TASK REQUIREMENTS: Please give back each line below unchanged; none of the pictures should appear.

DATASET SECTION:

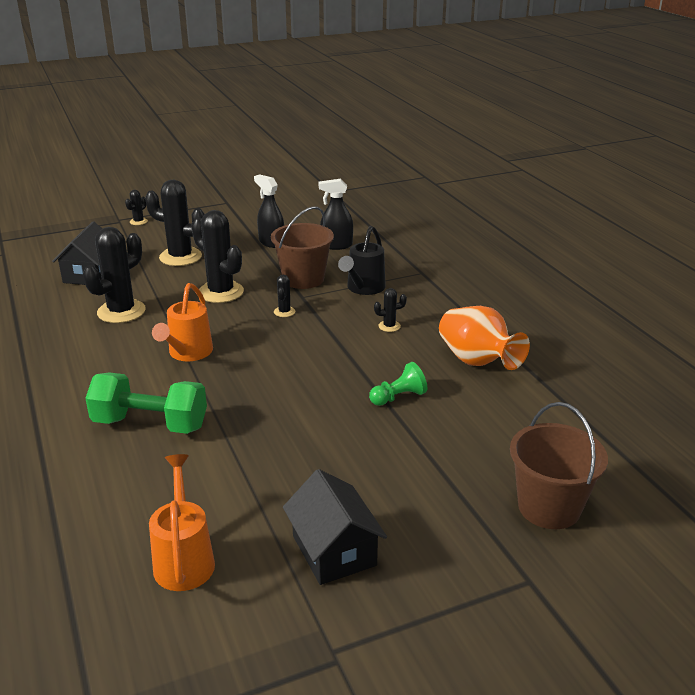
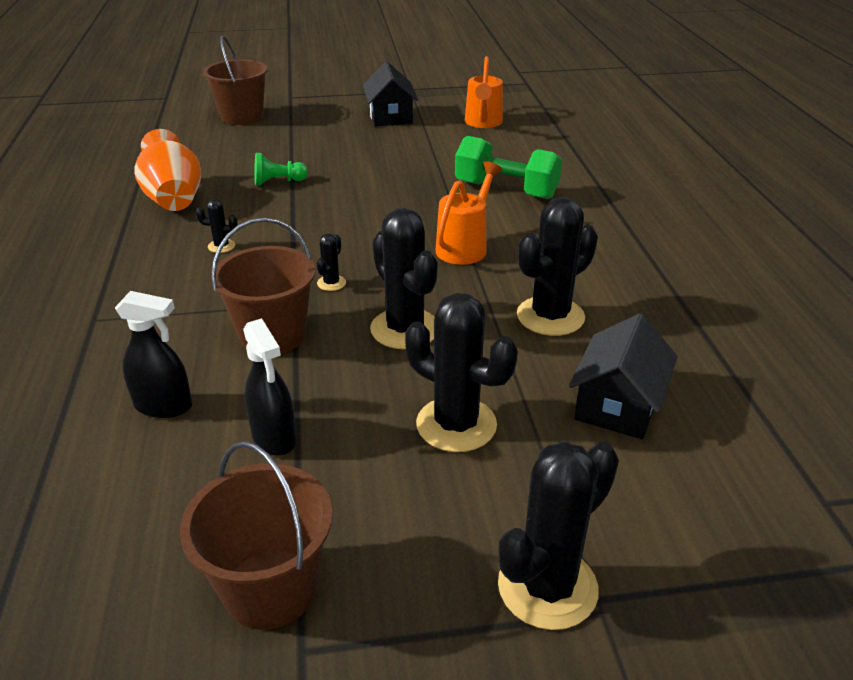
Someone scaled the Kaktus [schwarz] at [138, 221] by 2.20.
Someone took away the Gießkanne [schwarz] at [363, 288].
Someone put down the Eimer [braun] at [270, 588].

TASK ANSWER:
Someone scaled the Kaktus [schwarz] at [138, 221] by 2.20.
Someone took away the Gießkanne [schwarz] at [363, 288].
Someone put down the Eimer [braun] at [270, 588].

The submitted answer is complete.